%%

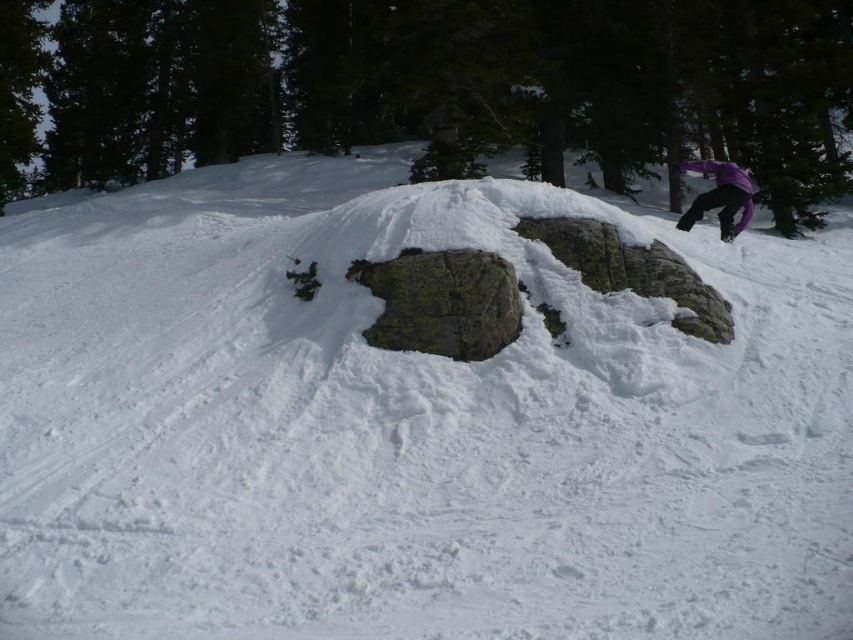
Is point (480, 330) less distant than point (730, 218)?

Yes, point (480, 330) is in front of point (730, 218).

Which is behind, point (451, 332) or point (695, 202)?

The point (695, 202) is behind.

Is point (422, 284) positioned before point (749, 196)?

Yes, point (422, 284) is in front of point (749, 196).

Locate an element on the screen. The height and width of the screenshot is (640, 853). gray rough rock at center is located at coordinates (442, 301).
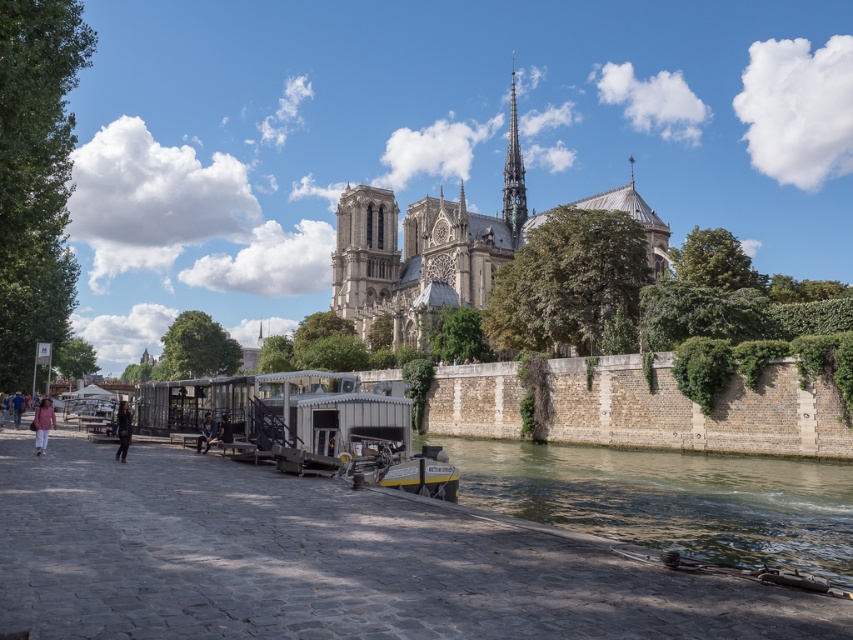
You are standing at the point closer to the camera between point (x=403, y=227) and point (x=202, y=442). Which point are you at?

%%

• **Work to complete**: Write out the material above word for word, omitting the pictures.

• **Solution**:
Is point (480, 330) less distant than point (730, 218)?

Yes, point (480, 330) is in front of point (730, 218).

Which is behind, point (451, 332) or point (695, 202)?

The point (695, 202) is behind.

Is point (422, 284) positioned before point (749, 196)?

Yes, point (422, 284) is in front of point (749, 196).

Locate an element on the screen. The height and width of the screenshot is (640, 853). gray rough rock at center is located at coordinates (442, 301).
You are standing at the point closer to the camera between point (x=403, y=227) and point (x=202, y=442). Which point are you at?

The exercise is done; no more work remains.